Work request:
What lines of the material below include the string "orange"? Copy all of them.

Supplied material:

------------------------------------------------

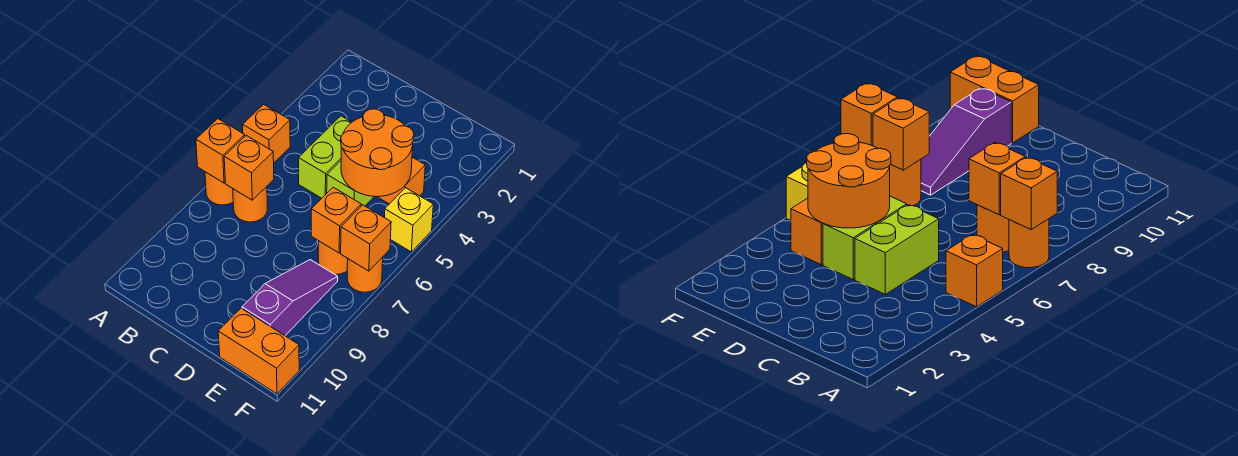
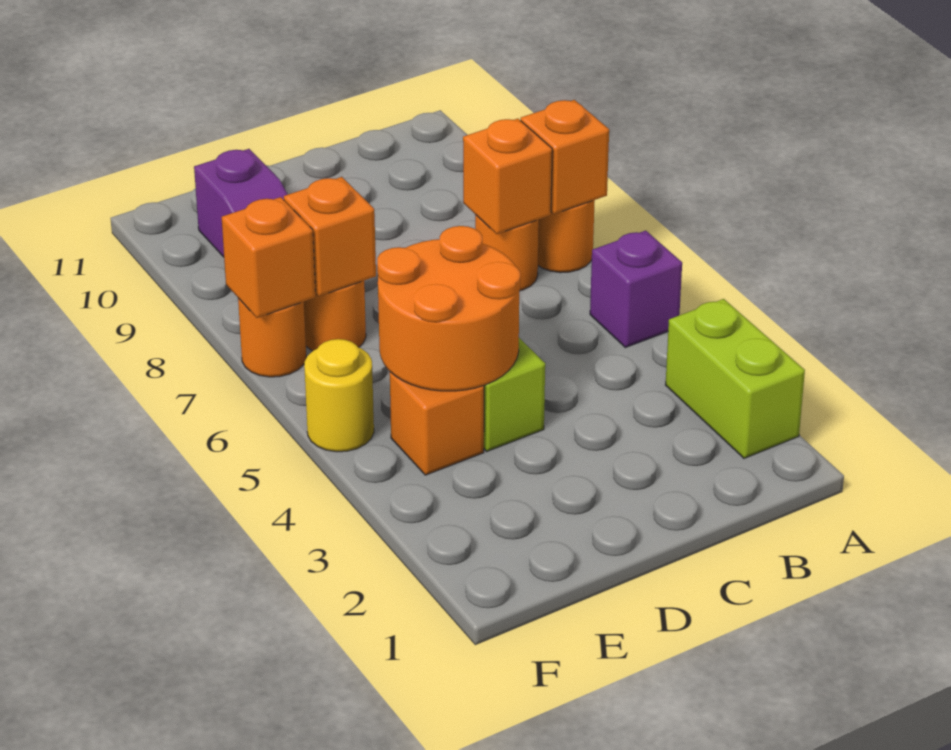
orange brick A5 level 1 -> purple brick A5 level 1
lime brick C4:C5 level 1 -> lime brick A2:A3 level 1
orange brick E11:F11 level 1 -> none
yellow brick F5 level 1 -> yellow round brick F5 level 1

------------------------------------------------

Task answer:
orange brick A5 level 1 -> purple brick A5 level 1
orange brick E11:F11 level 1 -> none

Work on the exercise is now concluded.